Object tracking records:
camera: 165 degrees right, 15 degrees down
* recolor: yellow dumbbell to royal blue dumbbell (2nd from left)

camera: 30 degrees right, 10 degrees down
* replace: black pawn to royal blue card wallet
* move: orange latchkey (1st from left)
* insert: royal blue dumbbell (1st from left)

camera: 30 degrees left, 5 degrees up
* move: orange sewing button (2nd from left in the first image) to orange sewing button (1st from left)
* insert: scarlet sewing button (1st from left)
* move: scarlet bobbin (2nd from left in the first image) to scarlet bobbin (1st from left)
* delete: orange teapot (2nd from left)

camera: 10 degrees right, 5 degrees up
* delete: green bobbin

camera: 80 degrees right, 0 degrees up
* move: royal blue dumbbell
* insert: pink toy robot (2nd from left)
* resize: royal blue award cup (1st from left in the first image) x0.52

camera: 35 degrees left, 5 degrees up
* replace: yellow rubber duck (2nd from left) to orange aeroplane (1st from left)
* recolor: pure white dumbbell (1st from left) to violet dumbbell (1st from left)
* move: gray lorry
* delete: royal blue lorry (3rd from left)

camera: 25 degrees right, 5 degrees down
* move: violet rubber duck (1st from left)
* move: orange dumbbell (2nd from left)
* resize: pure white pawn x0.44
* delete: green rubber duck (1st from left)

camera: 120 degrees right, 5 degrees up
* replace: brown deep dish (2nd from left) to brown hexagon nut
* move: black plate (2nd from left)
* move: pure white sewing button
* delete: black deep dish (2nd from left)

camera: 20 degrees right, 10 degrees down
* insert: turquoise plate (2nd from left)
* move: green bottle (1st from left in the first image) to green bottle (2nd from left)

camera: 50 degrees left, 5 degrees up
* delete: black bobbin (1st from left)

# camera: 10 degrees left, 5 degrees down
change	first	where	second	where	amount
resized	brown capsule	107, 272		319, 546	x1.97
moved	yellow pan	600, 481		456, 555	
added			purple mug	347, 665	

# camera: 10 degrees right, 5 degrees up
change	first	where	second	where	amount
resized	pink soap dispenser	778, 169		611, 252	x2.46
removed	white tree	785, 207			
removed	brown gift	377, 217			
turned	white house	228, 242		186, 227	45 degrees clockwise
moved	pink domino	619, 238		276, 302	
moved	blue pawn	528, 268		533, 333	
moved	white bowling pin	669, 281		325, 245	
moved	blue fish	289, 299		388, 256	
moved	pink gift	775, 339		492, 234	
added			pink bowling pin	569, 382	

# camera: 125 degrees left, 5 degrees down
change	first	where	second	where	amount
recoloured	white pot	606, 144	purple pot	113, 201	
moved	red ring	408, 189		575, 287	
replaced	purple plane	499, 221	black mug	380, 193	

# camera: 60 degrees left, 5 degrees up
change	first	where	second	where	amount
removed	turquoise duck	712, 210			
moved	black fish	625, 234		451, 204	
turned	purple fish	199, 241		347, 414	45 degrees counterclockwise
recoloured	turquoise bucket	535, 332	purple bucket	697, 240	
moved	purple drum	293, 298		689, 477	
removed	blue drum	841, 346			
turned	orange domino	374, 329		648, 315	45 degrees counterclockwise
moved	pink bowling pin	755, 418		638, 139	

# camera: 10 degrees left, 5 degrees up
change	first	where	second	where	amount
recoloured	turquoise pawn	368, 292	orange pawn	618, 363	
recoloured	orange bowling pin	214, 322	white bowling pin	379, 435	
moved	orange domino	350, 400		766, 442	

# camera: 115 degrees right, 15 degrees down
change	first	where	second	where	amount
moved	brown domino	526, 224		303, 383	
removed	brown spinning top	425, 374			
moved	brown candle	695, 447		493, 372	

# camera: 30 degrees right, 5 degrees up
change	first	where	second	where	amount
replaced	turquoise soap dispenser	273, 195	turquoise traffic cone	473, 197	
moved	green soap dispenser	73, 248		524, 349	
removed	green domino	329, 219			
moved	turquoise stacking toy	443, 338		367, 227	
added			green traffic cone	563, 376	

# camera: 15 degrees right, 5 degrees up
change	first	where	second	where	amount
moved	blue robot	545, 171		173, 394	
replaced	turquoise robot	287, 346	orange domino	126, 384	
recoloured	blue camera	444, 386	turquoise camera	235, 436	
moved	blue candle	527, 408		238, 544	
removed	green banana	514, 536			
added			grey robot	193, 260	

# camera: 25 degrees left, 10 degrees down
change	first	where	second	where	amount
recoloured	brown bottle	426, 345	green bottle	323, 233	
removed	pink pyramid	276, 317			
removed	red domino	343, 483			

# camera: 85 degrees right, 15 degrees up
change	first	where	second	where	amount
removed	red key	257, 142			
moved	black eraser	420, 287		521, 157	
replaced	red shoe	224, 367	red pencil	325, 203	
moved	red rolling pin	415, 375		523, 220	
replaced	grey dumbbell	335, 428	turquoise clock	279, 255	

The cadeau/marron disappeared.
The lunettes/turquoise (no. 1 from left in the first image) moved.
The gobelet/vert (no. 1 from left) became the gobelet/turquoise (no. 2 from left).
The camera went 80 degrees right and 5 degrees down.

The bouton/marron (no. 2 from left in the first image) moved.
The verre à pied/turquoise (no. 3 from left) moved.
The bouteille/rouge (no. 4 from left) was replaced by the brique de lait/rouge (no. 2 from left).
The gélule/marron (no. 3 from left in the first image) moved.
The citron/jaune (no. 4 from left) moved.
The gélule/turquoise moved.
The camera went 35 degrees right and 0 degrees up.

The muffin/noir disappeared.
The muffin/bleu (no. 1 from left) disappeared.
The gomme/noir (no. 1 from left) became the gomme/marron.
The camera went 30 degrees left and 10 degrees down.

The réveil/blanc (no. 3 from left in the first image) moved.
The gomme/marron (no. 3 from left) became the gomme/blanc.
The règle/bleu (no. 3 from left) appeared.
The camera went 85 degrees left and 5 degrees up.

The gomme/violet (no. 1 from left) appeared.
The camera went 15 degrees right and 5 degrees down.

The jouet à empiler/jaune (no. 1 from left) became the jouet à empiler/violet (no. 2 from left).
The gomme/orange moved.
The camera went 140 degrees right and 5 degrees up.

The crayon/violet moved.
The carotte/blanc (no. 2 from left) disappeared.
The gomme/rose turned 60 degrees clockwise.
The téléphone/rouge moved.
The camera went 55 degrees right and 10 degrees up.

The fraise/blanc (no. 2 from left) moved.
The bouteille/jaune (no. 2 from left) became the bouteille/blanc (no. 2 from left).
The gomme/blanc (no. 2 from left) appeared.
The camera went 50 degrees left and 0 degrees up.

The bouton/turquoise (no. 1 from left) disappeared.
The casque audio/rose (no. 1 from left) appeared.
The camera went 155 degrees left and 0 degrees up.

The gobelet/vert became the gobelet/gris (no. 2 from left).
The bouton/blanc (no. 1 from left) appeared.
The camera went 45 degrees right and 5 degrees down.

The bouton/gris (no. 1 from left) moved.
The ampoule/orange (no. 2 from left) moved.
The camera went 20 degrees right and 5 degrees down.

• ACTION ITEM: Using the records above, report each line with the string "candle".

• RESULT OF THIS TASK:
moved	brown candle	695, 447		493, 372	
moved	blue candle	527, 408		238, 544	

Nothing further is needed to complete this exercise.